◆ Work order
From the line containing "brown cactus: 1 -> 3" through the last line of the records, print every line exactly and nothing more.

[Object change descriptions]

######

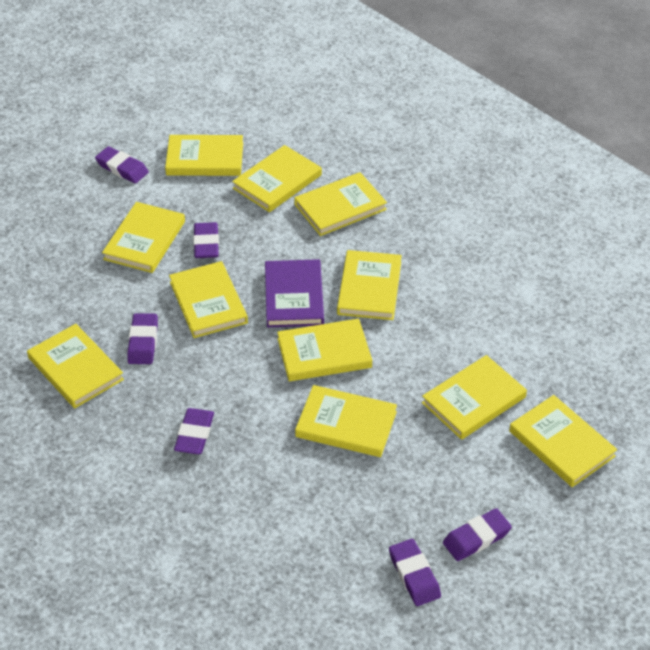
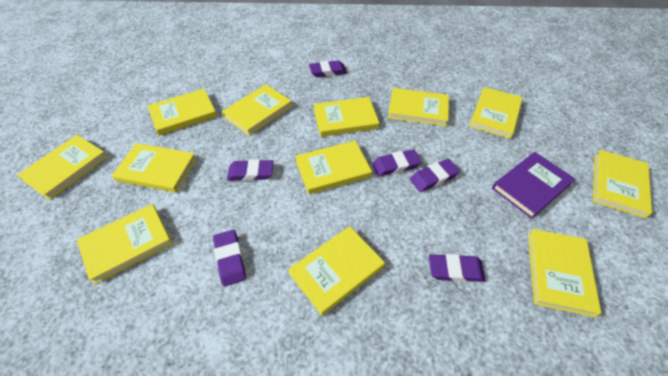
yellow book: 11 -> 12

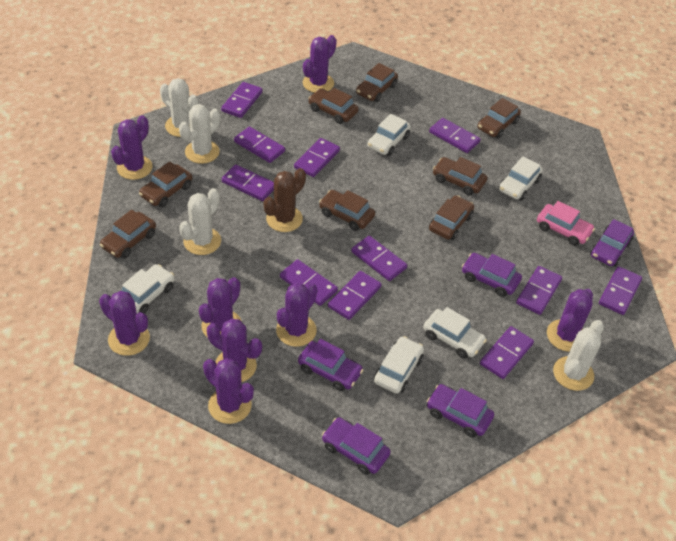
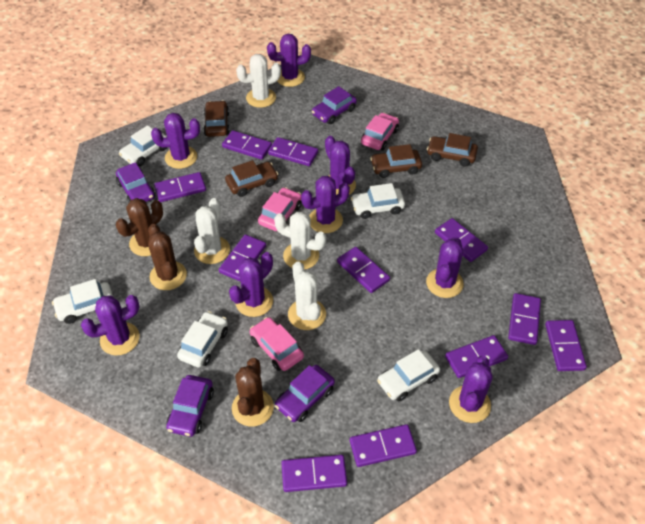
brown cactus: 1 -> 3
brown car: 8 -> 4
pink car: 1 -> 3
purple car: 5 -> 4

######

◆ Task answer
brown cactus: 1 -> 3
brown car: 8 -> 4
pink car: 1 -> 3
purple car: 5 -> 4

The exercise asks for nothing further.